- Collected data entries
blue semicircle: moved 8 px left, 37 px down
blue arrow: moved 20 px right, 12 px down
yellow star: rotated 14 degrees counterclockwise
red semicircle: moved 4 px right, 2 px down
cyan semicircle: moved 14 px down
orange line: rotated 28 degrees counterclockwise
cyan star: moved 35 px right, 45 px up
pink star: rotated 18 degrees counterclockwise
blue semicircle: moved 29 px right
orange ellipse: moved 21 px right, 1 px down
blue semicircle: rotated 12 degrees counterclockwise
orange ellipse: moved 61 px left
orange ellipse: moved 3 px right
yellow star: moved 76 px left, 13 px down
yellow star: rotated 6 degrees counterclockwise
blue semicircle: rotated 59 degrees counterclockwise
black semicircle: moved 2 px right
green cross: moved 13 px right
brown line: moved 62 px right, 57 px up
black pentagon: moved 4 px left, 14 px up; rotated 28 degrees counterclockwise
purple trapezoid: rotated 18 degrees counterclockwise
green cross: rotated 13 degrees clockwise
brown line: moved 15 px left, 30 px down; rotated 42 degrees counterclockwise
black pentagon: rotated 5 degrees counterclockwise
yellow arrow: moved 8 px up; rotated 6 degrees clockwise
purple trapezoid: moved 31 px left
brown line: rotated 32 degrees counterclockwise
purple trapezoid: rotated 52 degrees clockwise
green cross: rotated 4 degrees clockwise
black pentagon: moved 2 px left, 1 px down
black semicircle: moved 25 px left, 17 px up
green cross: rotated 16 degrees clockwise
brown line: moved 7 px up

- WRITTEN REQUEST
Copy out every one of the entries above word for word, keeping each line as it is.

- SOLUTION BELOW
blue semicircle: moved 8 px left, 37 px down
blue arrow: moved 20 px right, 12 px down
yellow star: rotated 14 degrees counterclockwise
red semicircle: moved 4 px right, 2 px down
cyan semicircle: moved 14 px down
orange line: rotated 28 degrees counterclockwise
cyan star: moved 35 px right, 45 px up
pink star: rotated 18 degrees counterclockwise
blue semicircle: moved 29 px right
orange ellipse: moved 21 px right, 1 px down
blue semicircle: rotated 12 degrees counterclockwise
orange ellipse: moved 61 px left
orange ellipse: moved 3 px right
yellow star: moved 76 px left, 13 px down
yellow star: rotated 6 degrees counterclockwise
blue semicircle: rotated 59 degrees counterclockwise
black semicircle: moved 2 px right
green cross: moved 13 px right
brown line: moved 62 px right, 57 px up
black pentagon: moved 4 px left, 14 px up; rotated 28 degrees counterclockwise
purple trapezoid: rotated 18 degrees counterclockwise
green cross: rotated 13 degrees clockwise
brown line: moved 15 px left, 30 px down; rotated 42 degrees counterclockwise
black pentagon: rotated 5 degrees counterclockwise
yellow arrow: moved 8 px up; rotated 6 degrees clockwise
purple trapezoid: moved 31 px left
brown line: rotated 32 degrees counterclockwise
purple trapezoid: rotated 52 degrees clockwise
green cross: rotated 4 degrees clockwise
black pentagon: moved 2 px left, 1 px down
black semicircle: moved 25 px left, 17 px up
green cross: rotated 16 degrees clockwise
brown line: moved 7 px up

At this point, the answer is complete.